(Beginning of Material provided)

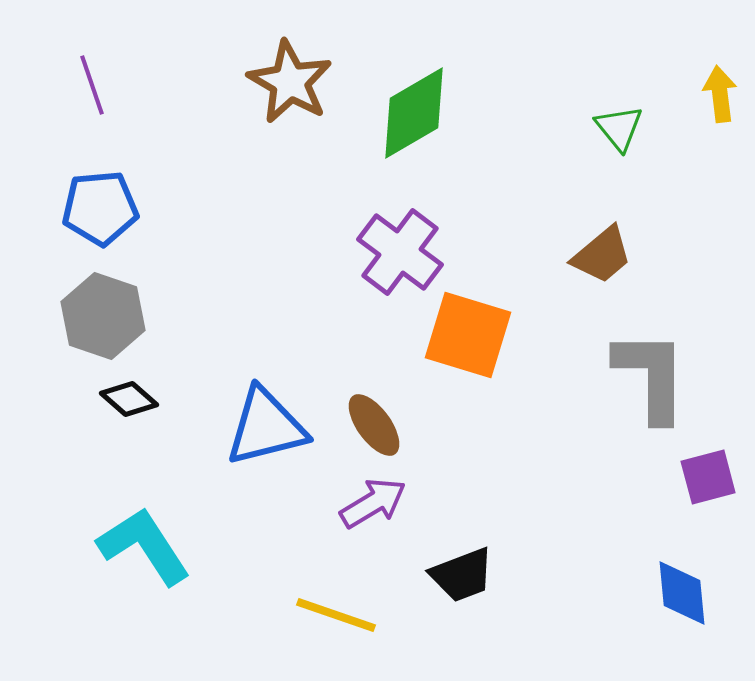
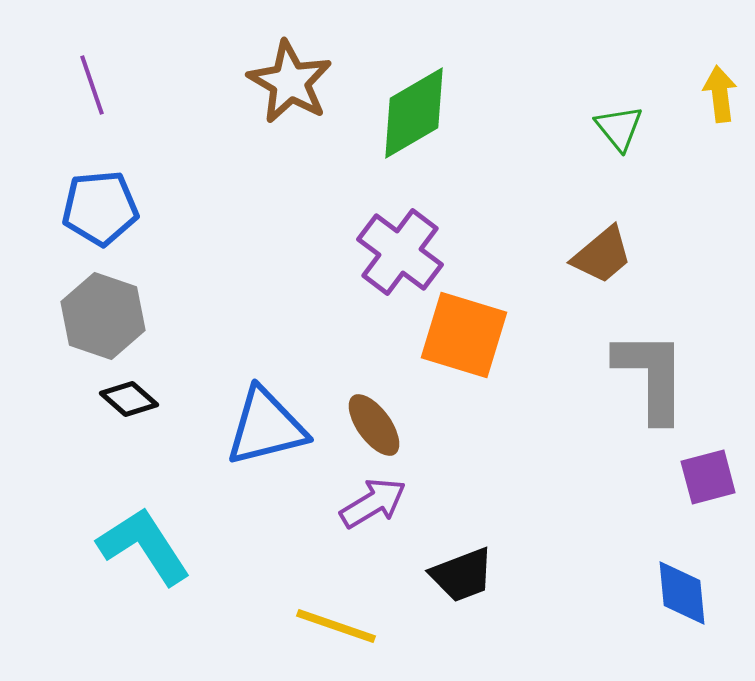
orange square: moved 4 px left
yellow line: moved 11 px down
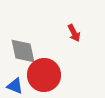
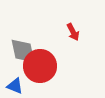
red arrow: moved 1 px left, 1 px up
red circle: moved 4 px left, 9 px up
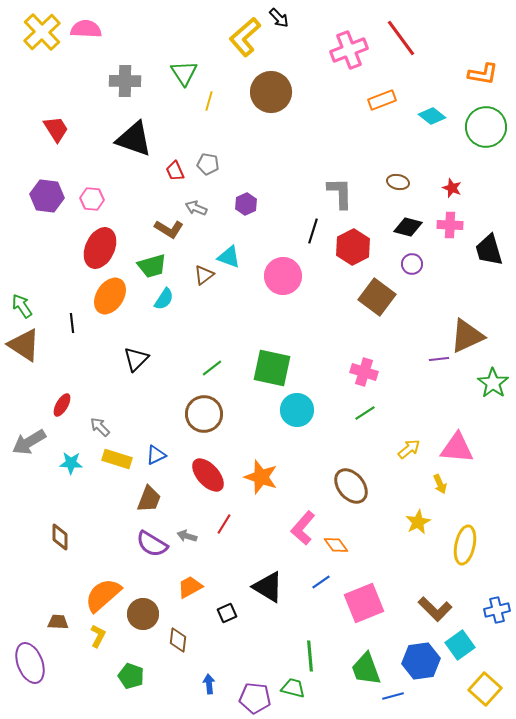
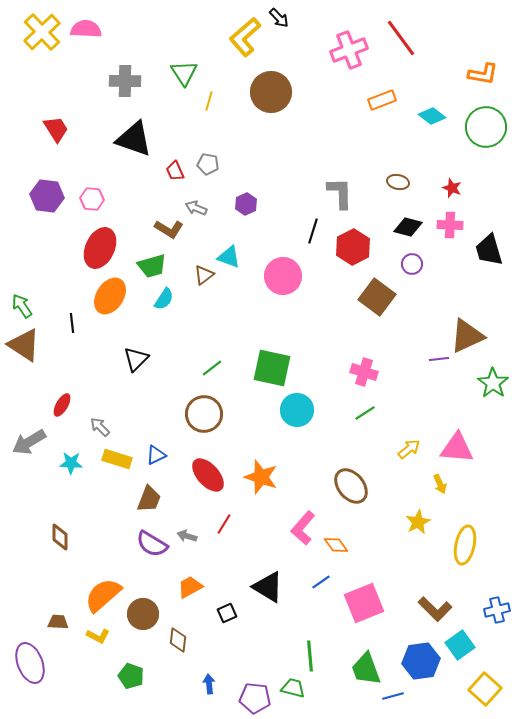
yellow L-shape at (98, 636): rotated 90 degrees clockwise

(End of Material provided)

Work instruction
What is needed is a word-for-word repeat of every line from the line with "red circle: moved 4 px left, 9 px up" to the end of the entries above; leave out the pictures.

Task solution
red circle: moved 4 px left, 9 px up
yellow L-shape at (98, 636): rotated 90 degrees clockwise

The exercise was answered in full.